> **Task directions**: What should come back is the data below, word for word, minus any picture.

> **Source material**:

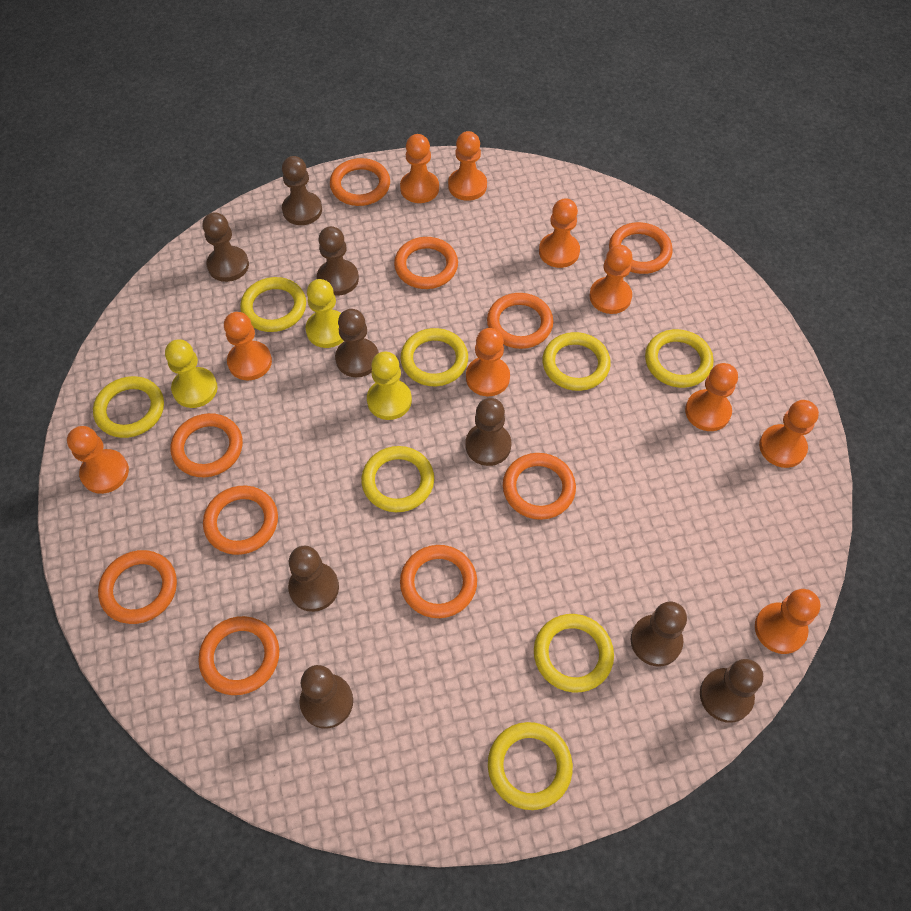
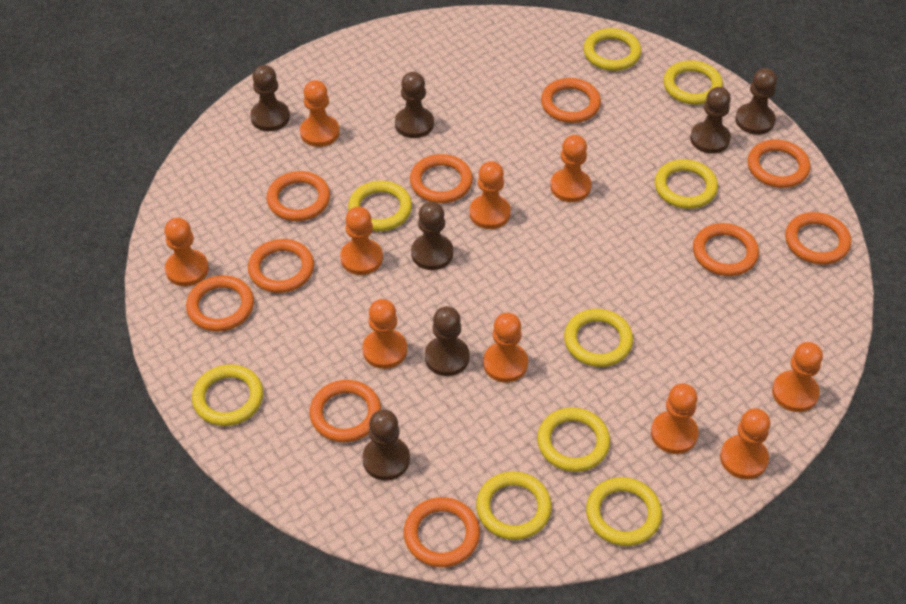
brown pawn: 9 -> 7
yellow pawn: 3 -> 0
yellow ring: 8 -> 9

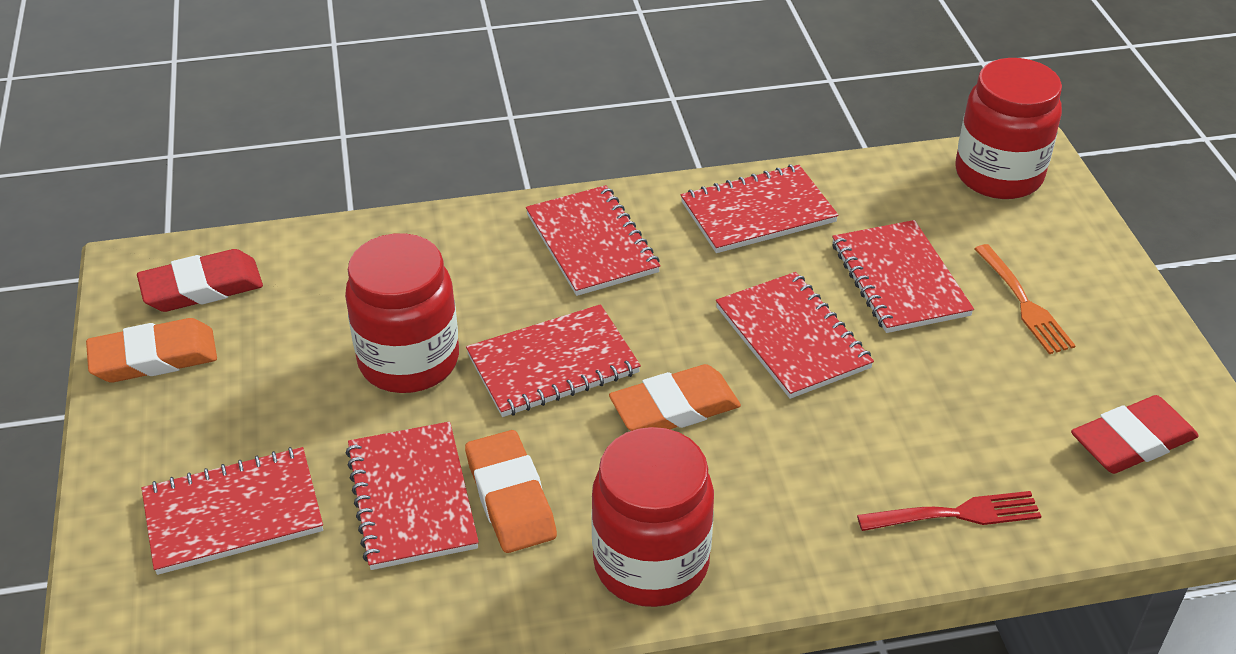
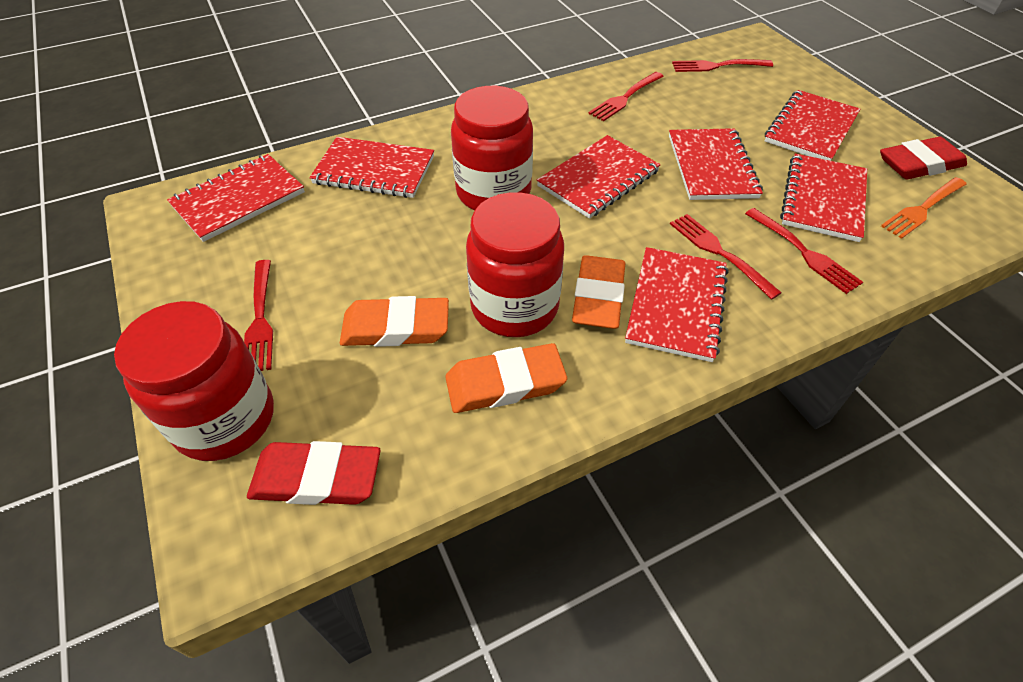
red fork: 1 -> 5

> **Result for this task**:
brown pawn: 9 -> 7
yellow pawn: 3 -> 0
yellow ring: 8 -> 9

red fork: 1 -> 5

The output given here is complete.